Could you print only the lines from the one containing "blue bell: 4 -> 6" through the end of the listing below, unchanged?

-----

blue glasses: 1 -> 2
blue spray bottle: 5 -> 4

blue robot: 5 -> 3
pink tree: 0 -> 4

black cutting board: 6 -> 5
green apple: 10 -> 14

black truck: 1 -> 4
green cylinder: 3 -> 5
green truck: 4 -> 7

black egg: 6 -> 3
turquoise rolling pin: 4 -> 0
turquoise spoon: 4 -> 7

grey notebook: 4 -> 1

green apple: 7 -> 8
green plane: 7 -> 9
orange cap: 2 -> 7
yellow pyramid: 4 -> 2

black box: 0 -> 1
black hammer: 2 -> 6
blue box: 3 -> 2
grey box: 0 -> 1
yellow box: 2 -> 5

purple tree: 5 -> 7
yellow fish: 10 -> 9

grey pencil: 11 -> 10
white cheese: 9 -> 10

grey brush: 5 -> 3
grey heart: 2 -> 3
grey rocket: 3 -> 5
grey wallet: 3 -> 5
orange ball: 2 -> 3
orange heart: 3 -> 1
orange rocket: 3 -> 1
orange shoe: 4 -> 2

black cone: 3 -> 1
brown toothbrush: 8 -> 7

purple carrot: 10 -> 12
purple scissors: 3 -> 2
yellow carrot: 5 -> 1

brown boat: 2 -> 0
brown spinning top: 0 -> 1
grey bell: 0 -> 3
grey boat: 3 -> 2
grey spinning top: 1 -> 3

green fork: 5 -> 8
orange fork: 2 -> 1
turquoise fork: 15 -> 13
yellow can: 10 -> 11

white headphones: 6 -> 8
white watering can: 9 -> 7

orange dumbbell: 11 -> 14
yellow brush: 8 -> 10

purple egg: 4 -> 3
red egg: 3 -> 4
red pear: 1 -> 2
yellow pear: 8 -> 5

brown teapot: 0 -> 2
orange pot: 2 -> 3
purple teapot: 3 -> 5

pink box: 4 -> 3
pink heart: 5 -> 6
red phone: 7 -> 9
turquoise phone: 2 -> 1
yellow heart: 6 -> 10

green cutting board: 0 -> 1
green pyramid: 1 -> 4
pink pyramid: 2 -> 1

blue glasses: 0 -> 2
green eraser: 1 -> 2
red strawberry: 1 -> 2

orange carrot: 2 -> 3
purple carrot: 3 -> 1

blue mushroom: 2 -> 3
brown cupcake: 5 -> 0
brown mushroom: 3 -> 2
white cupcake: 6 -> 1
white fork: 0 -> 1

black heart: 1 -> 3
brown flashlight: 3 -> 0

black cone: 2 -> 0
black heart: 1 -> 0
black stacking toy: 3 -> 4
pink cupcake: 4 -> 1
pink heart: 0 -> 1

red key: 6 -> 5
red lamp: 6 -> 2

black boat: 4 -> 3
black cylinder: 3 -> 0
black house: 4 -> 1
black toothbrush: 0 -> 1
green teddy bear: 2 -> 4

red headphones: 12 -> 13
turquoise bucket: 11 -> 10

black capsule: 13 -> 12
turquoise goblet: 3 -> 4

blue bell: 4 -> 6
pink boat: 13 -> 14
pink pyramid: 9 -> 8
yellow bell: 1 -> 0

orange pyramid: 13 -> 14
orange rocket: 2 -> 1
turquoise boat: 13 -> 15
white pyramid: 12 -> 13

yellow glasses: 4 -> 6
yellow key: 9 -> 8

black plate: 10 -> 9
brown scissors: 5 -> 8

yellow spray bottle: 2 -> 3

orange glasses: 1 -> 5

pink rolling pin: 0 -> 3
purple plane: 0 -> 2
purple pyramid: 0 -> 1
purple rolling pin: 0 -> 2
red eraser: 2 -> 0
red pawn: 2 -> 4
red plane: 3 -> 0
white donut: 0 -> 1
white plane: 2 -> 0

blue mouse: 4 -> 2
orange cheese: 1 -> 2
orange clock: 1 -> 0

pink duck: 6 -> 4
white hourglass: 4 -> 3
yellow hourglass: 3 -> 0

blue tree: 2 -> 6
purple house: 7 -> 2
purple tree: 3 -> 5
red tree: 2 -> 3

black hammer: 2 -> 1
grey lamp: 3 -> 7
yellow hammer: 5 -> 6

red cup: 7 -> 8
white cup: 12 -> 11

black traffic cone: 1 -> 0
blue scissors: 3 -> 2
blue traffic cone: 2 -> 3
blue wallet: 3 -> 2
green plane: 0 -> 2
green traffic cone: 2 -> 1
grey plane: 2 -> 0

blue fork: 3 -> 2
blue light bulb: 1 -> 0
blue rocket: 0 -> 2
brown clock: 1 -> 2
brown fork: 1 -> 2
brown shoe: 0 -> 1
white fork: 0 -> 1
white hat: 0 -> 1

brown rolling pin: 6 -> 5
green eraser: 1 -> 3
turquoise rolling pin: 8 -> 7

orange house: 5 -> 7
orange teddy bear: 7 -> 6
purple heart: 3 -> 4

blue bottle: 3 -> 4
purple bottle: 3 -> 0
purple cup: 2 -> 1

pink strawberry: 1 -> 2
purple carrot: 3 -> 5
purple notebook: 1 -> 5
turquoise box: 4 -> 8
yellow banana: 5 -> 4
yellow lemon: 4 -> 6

-----

# RESULT BELOW
blue bell: 4 -> 6
pink boat: 13 -> 14
pink pyramid: 9 -> 8
yellow bell: 1 -> 0

orange pyramid: 13 -> 14
orange rocket: 2 -> 1
turquoise boat: 13 -> 15
white pyramid: 12 -> 13

yellow glasses: 4 -> 6
yellow key: 9 -> 8

black plate: 10 -> 9
brown scissors: 5 -> 8

yellow spray bottle: 2 -> 3

orange glasses: 1 -> 5

pink rolling pin: 0 -> 3
purple plane: 0 -> 2
purple pyramid: 0 -> 1
purple rolling pin: 0 -> 2
red eraser: 2 -> 0
red pawn: 2 -> 4
red plane: 3 -> 0
white donut: 0 -> 1
white plane: 2 -> 0

blue mouse: 4 -> 2
orange cheese: 1 -> 2
orange clock: 1 -> 0

pink duck: 6 -> 4
white hourglass: 4 -> 3
yellow hourglass: 3 -> 0

blue tree: 2 -> 6
purple house: 7 -> 2
purple tree: 3 -> 5
red tree: 2 -> 3

black hammer: 2 -> 1
grey lamp: 3 -> 7
yellow hammer: 5 -> 6

red cup: 7 -> 8
white cup: 12 -> 11

black traffic cone: 1 -> 0
blue scissors: 3 -> 2
blue traffic cone: 2 -> 3
blue wallet: 3 -> 2
green plane: 0 -> 2
green traffic cone: 2 -> 1
grey plane: 2 -> 0

blue fork: 3 -> 2
blue light bulb: 1 -> 0
blue rocket: 0 -> 2
brown clock: 1 -> 2
brown fork: 1 -> 2
brown shoe: 0 -> 1
white fork: 0 -> 1
white hat: 0 -> 1

brown rolling pin: 6 -> 5
green eraser: 1 -> 3
turquoise rolling pin: 8 -> 7

orange house: 5 -> 7
orange teddy bear: 7 -> 6
purple heart: 3 -> 4

blue bottle: 3 -> 4
purple bottle: 3 -> 0
purple cup: 2 -> 1

pink strawberry: 1 -> 2
purple carrot: 3 -> 5
purple notebook: 1 -> 5
turquoise box: 4 -> 8
yellow banana: 5 -> 4
yellow lemon: 4 -> 6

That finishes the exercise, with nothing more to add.